Work request → Every line of the records that holds the word "purple" should be copied.

Records supplied Start Marker

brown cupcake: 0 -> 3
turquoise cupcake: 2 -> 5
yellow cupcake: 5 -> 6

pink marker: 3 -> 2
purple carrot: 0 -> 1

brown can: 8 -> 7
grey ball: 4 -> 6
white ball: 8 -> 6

Records supplied End Marker
Records supplied Start Marker

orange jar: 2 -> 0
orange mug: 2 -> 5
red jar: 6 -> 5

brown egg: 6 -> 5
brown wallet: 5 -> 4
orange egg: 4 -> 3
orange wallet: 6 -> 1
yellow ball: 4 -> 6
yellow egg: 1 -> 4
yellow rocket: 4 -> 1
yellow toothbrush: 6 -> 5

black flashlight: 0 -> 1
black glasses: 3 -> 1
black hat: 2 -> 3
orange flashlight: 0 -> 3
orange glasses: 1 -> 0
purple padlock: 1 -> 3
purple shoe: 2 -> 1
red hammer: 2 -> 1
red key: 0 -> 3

Records supplied End Marker
Records supplied Start Marker

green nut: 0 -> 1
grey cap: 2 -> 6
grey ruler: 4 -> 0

Records supplied End Marker

Your solution →
purple carrot: 0 -> 1
purple padlock: 1 -> 3
purple shoe: 2 -> 1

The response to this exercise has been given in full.